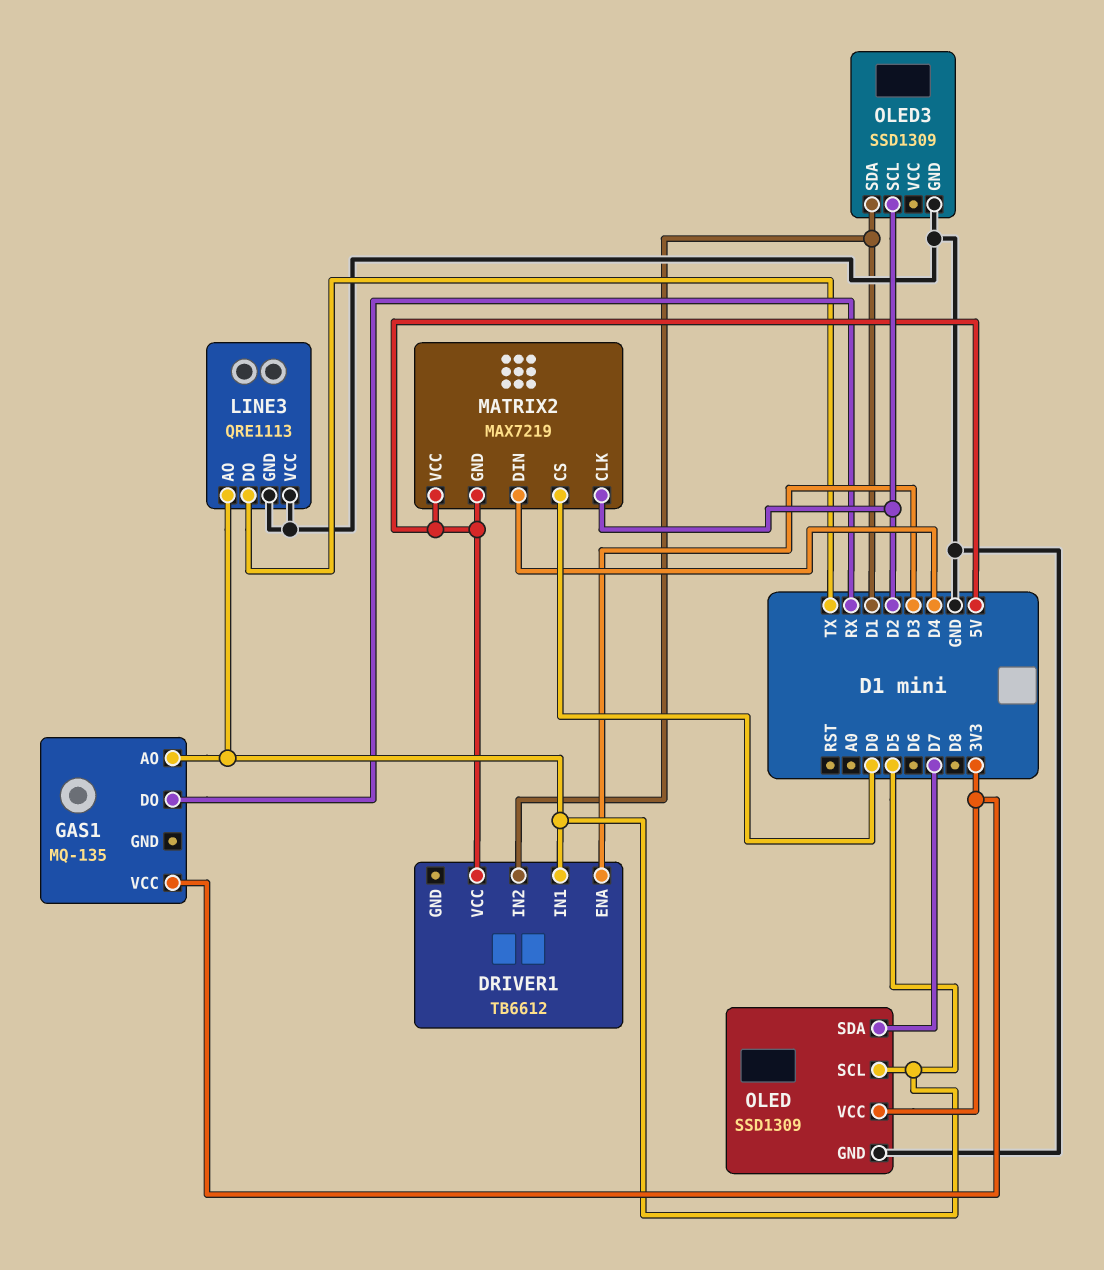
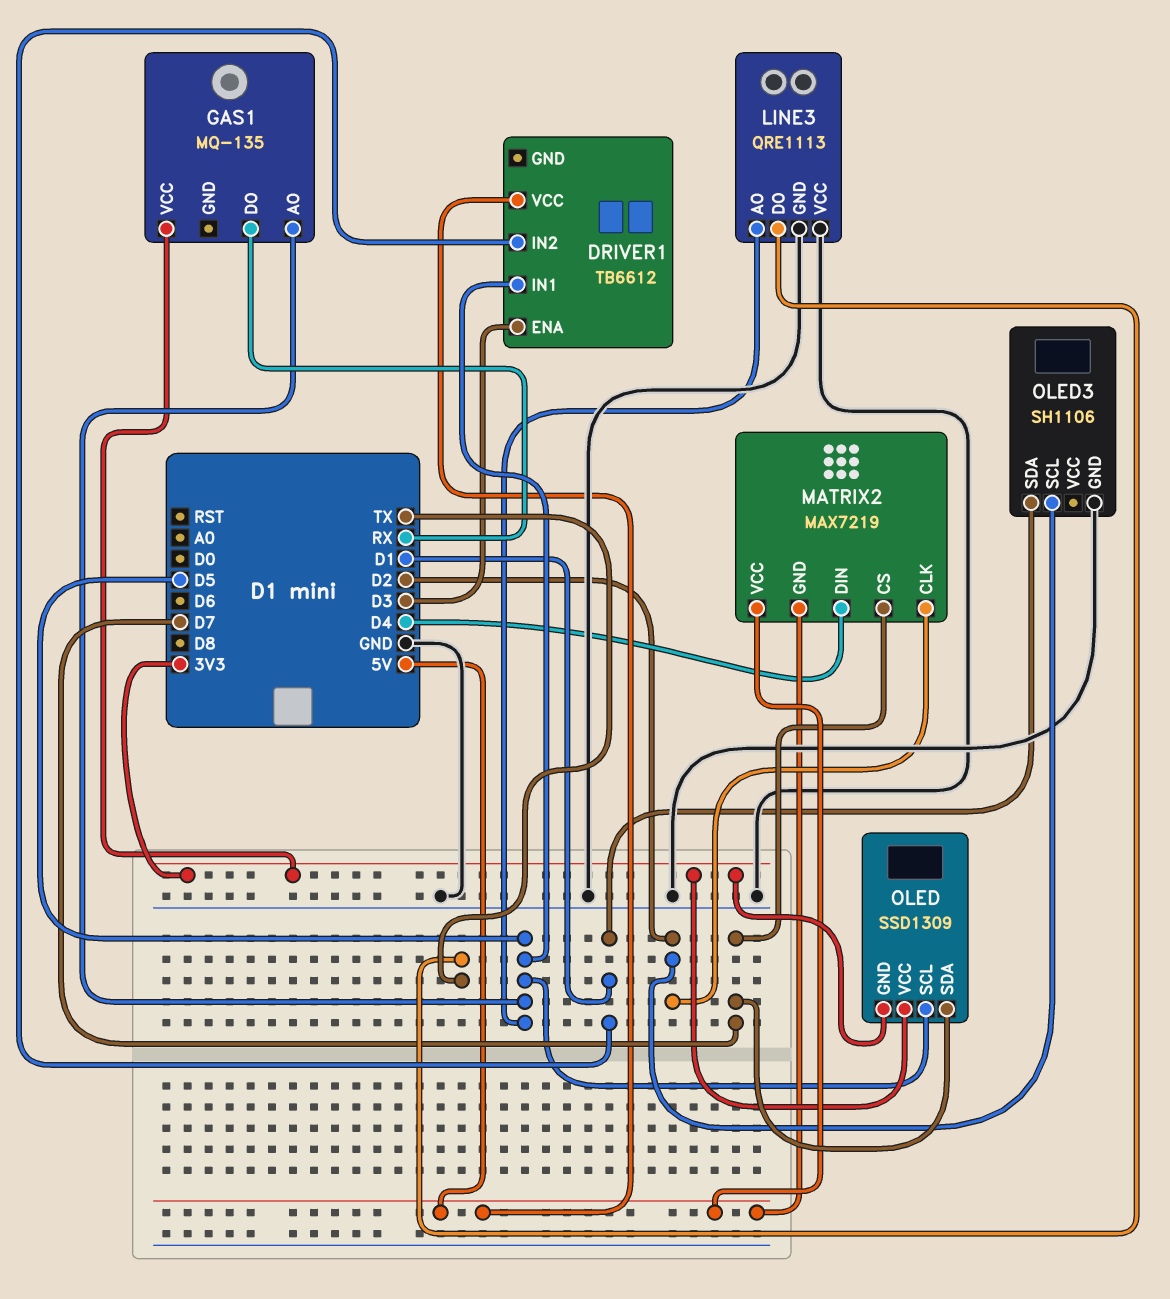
MATRIX2 pin CS: D0 -> D7
OLED pin GND: GND -> 3V3
OLED3: SSD1309 -> SH1106

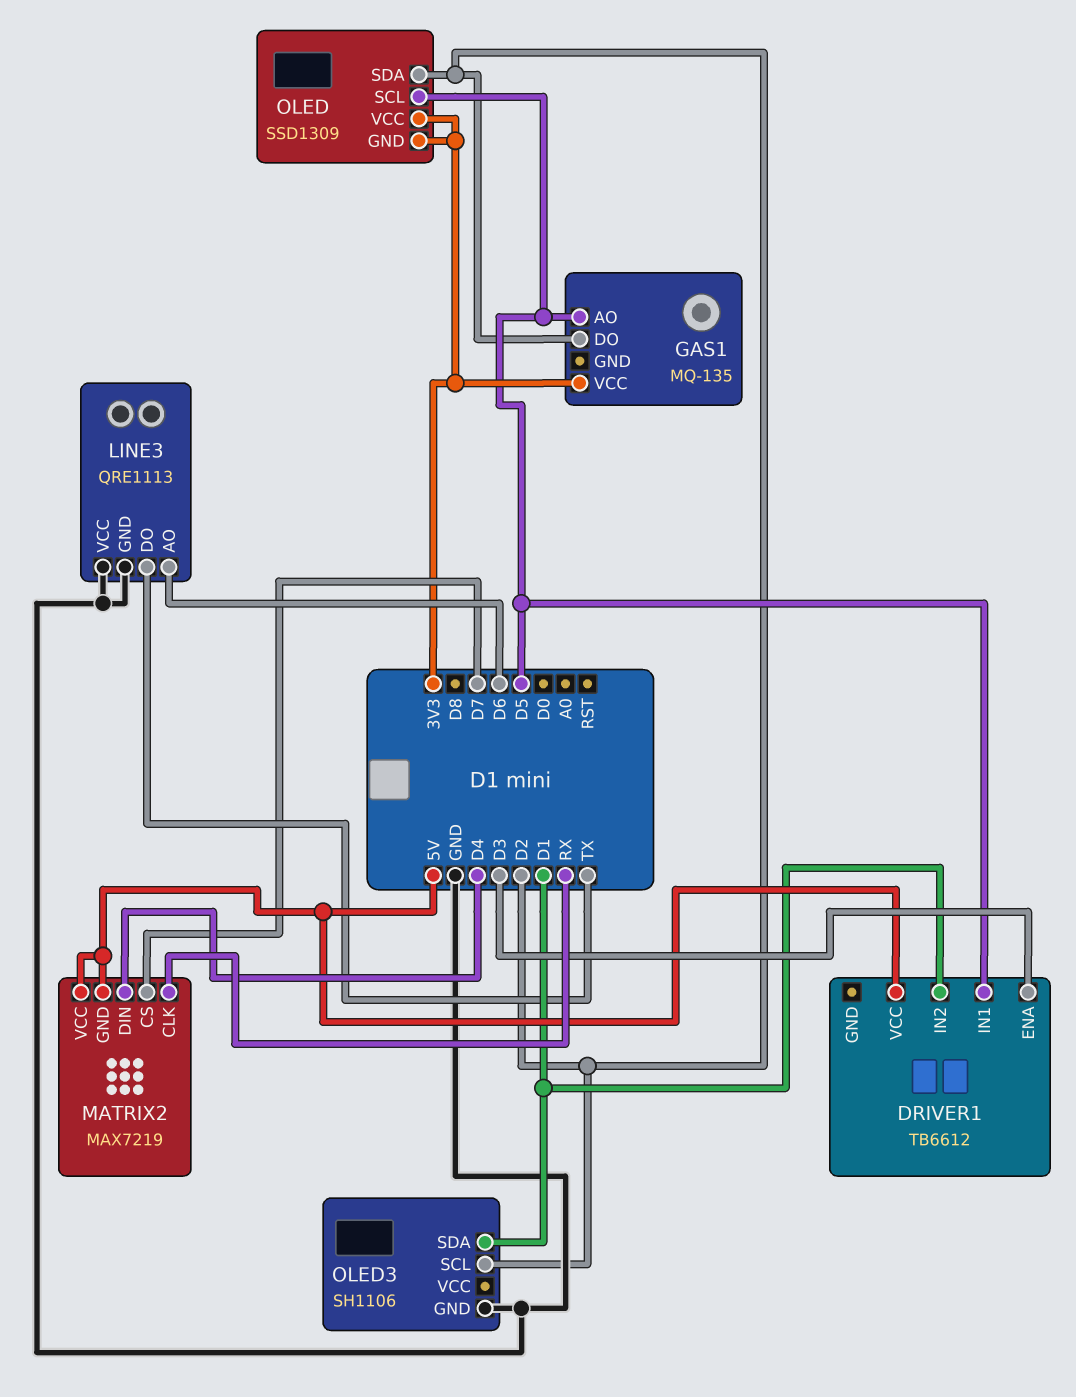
GAS1 pin DO: RX -> D2
LINE3 pin AO: D5 -> D6
MATRIX2 pin CLK: D2 -> RX
OLED pin SDA: D7 -> D2

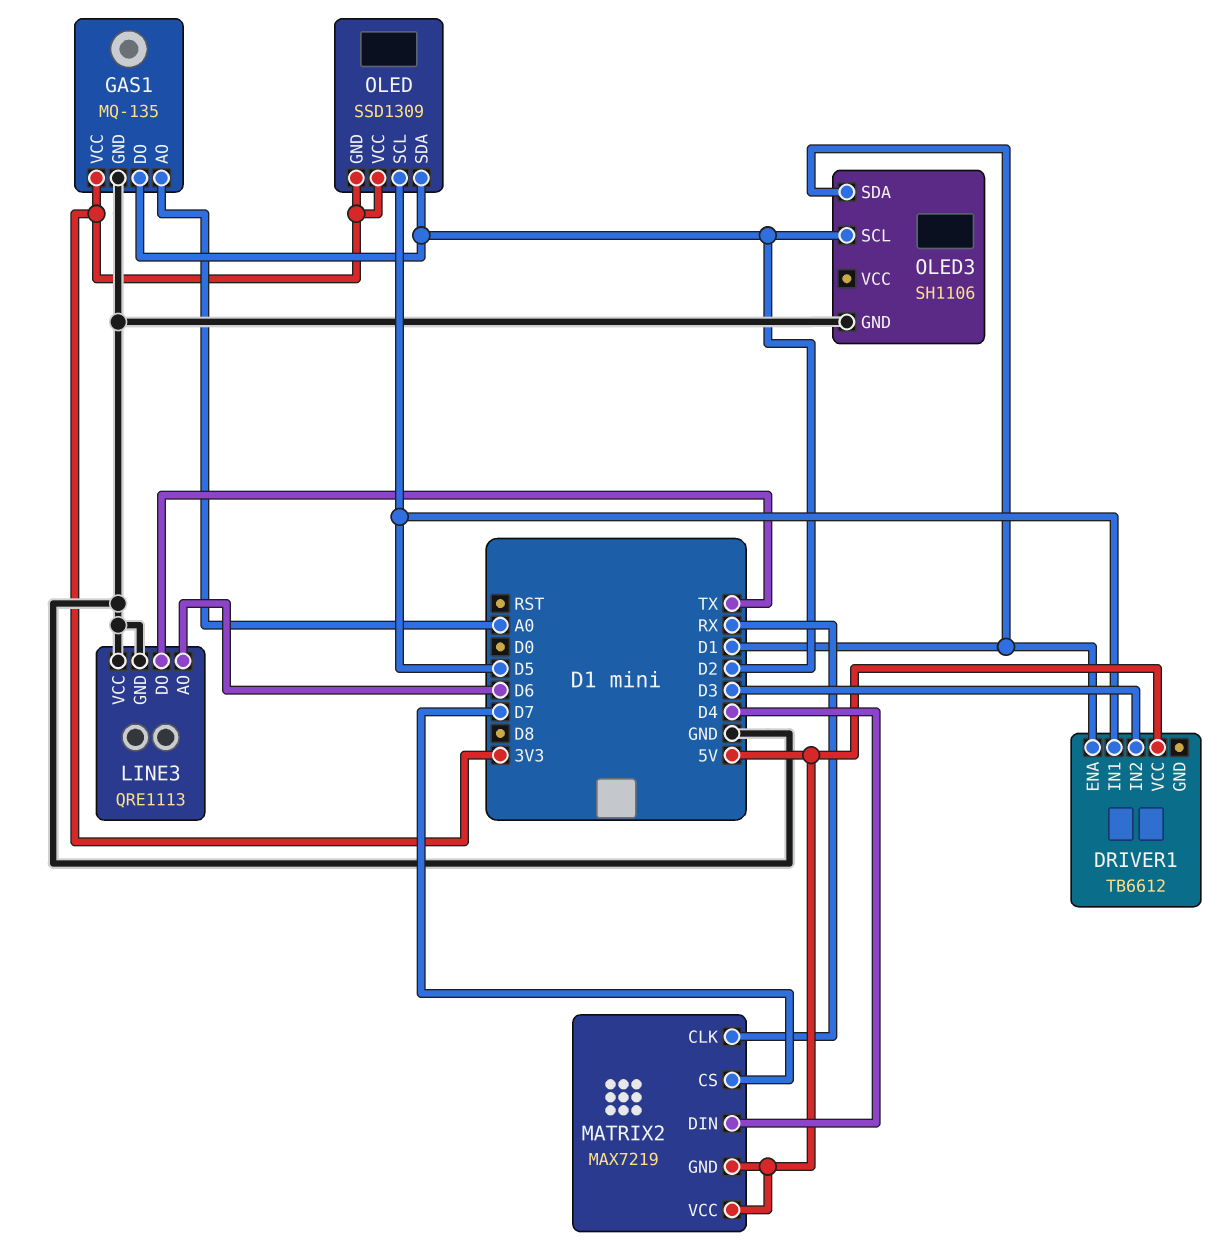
DRIVER1 pin ENA: D3 -> D1
DRIVER1 pin IN2: D1 -> D3
GAS1 pin AO: D5 -> A0
GAS1 pin GND: none -> GND

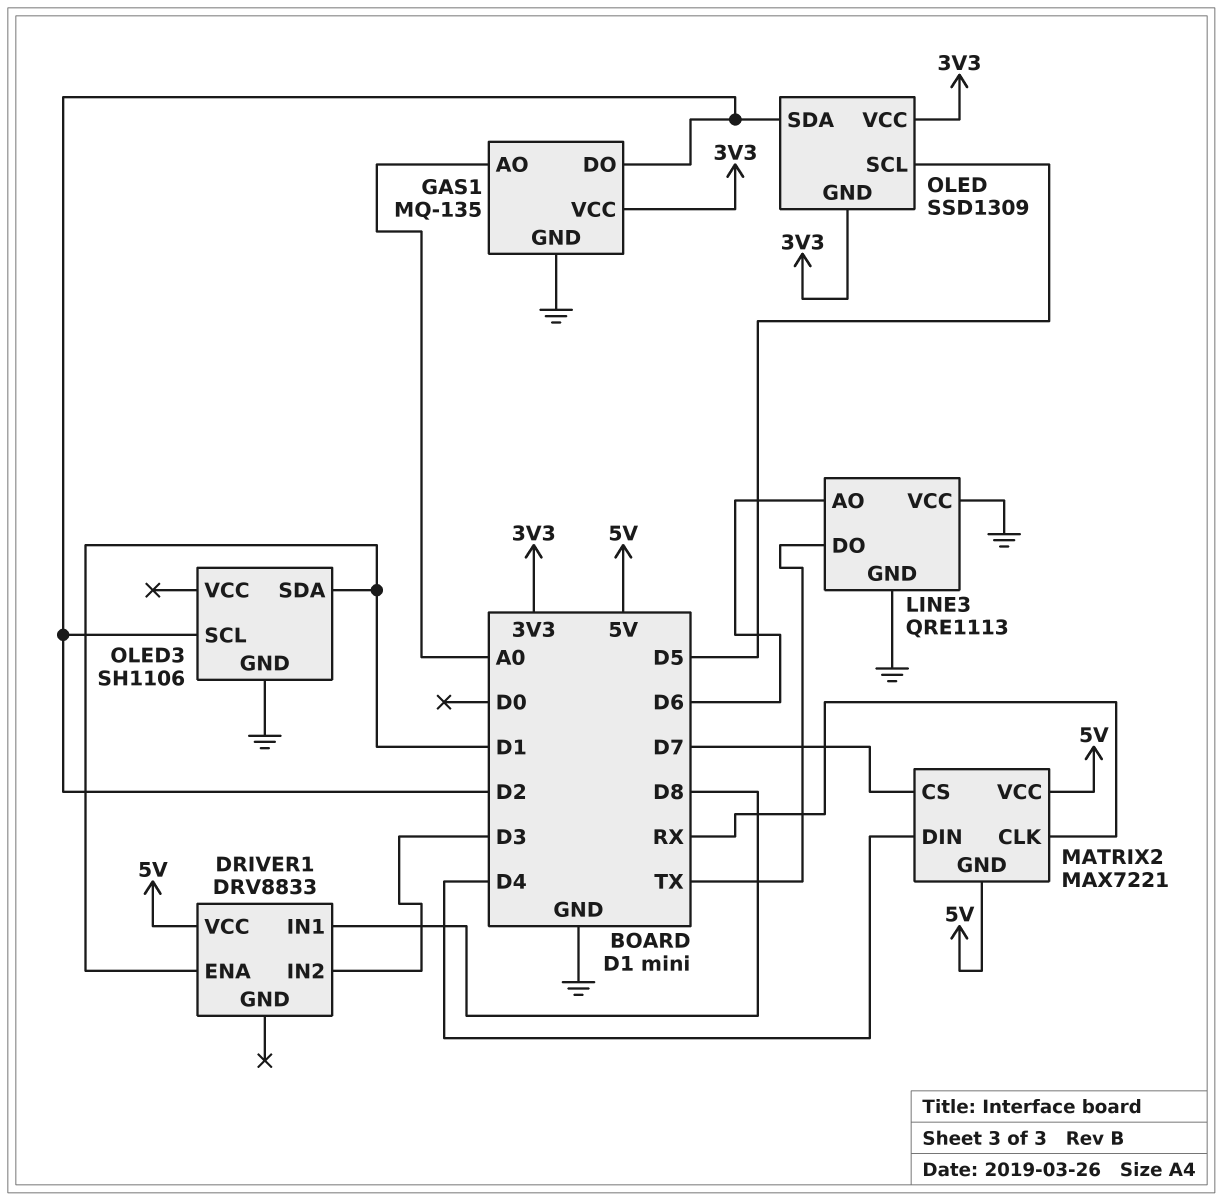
DRIVER1: TB6612 -> DRV8833
DRIVER1 pin IN1: D5 -> D8
MATRIX2: MAX7219 -> MAX7221

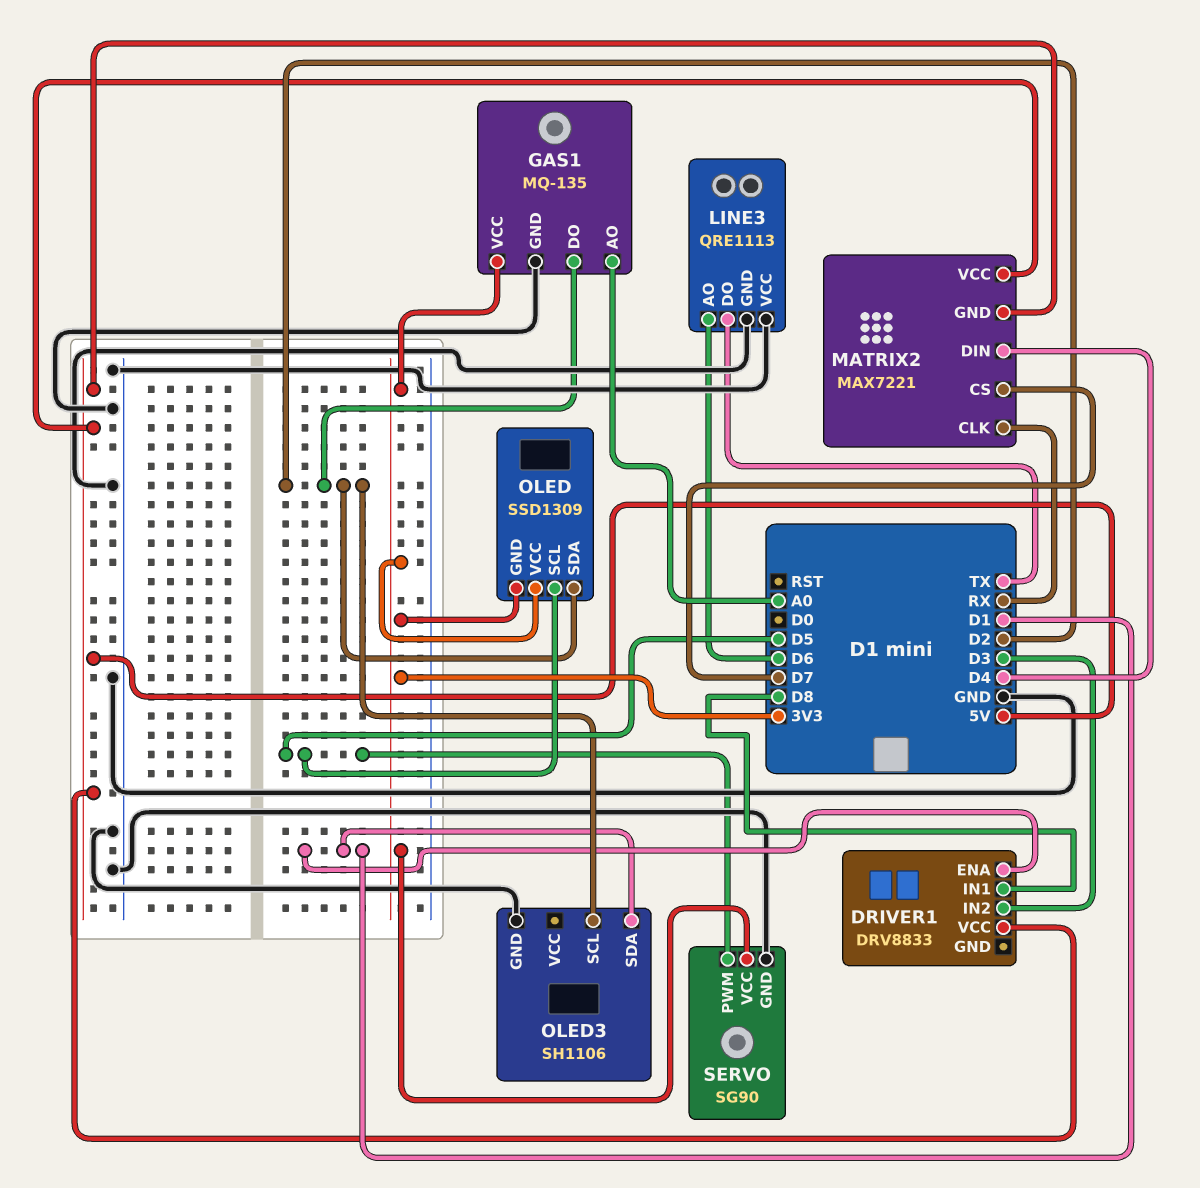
SERVO: none -> SG90
SERVO pin GND: none -> GND
SERVO pin PWM: none -> D5
SERVO pin VCC: none -> 3V3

═══

→ TRY IT:
Leave the pictures out, and retype exactly the lines from the one containing "MATRIX2 pin CLK: D2 -> RX" through the last line of the entries above, both included.

→ RESPONSE FOR THIS EXERCISE:
MATRIX2 pin CLK: D2 -> RX
OLED pin SDA: D7 -> D2

DRIVER1 pin ENA: D3 -> D1
DRIVER1 pin IN2: D1 -> D3
GAS1 pin AO: D5 -> A0
GAS1 pin GND: none -> GND

DRIVER1: TB6612 -> DRV8833
DRIVER1 pin IN1: D5 -> D8
MATRIX2: MAX7219 -> MAX7221

SERVO: none -> SG90
SERVO pin GND: none -> GND
SERVO pin PWM: none -> D5
SERVO pin VCC: none -> 3V3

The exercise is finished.